Material shown –

BEGIN

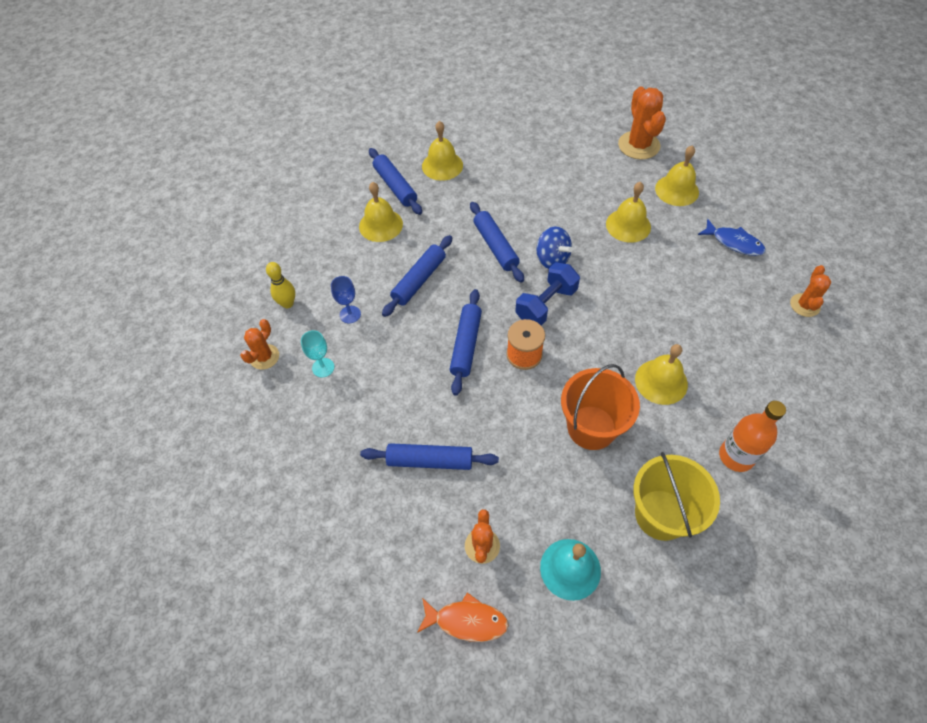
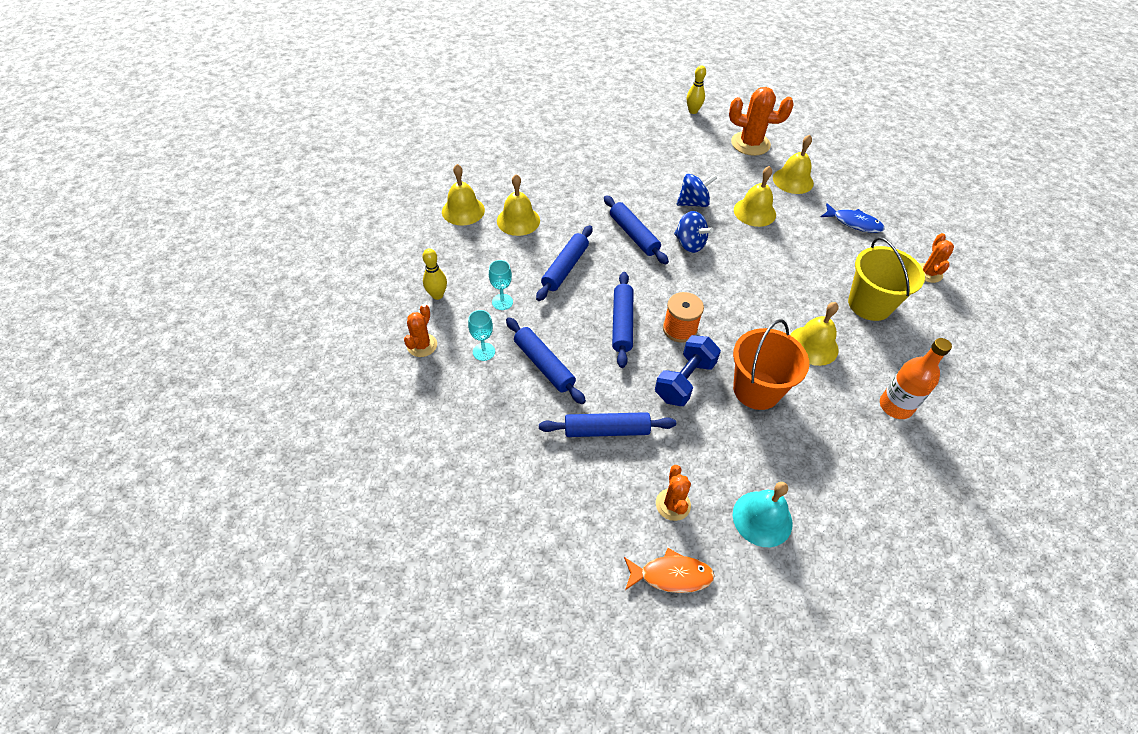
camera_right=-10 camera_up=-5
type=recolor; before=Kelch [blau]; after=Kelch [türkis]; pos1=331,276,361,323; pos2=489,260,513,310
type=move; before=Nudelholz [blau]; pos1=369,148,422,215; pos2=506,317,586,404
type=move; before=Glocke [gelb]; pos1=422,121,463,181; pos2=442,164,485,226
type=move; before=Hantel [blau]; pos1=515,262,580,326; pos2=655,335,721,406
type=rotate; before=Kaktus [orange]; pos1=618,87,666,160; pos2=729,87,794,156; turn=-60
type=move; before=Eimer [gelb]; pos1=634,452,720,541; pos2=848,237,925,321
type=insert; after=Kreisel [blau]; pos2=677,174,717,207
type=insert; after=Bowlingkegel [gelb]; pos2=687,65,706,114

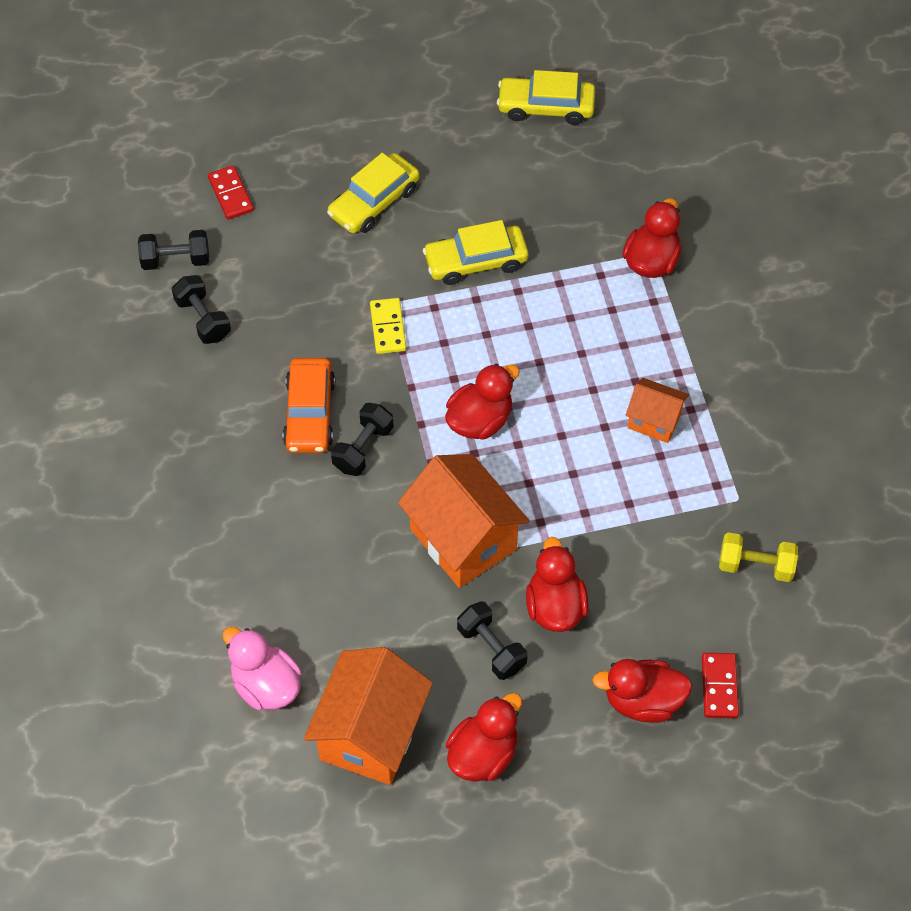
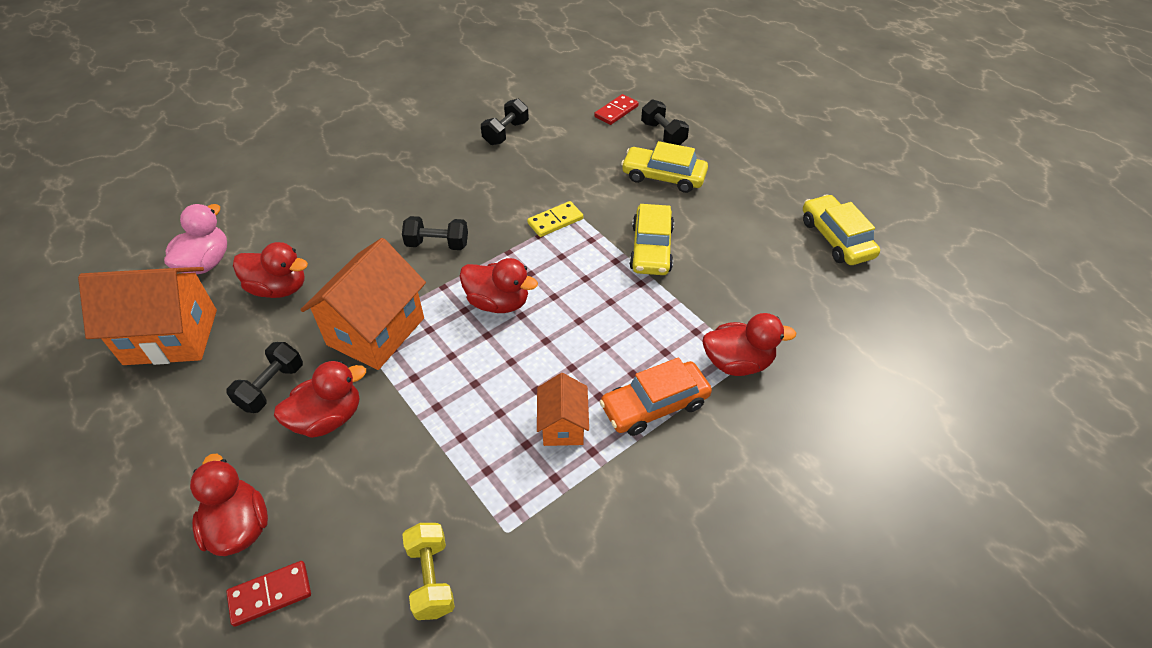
camera_right=65 camera_up=-10
type=move; before=Hantel [schwarz]; pos1=138,230,209,270; pos2=641,99,689,145
type=move; before=Auto [orange]; pos1=283,358,335,453; pos2=599,357,712,436
type=rotate; before=Auto [gelb]; pos1=423,220,529,285; pos2=629,204,674,275; turn=-135
type=move; before=Ente [rot]; pos1=446,693,522,782; pos2=233,242,308,298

END

Exercise goal – In the entries above, find the line with "type=rotate; before=Kaktus [orange];" and the line with "type=insert; after=Kreisel [blau];", then restate word for word both of them and every line between, with nothing more.

Solution to this exercise –
type=rotate; before=Kaktus [orange]; pos1=618,87,666,160; pos2=729,87,794,156; turn=-60
type=move; before=Eimer [gelb]; pos1=634,452,720,541; pos2=848,237,925,321
type=insert; after=Kreisel [blau]; pos2=677,174,717,207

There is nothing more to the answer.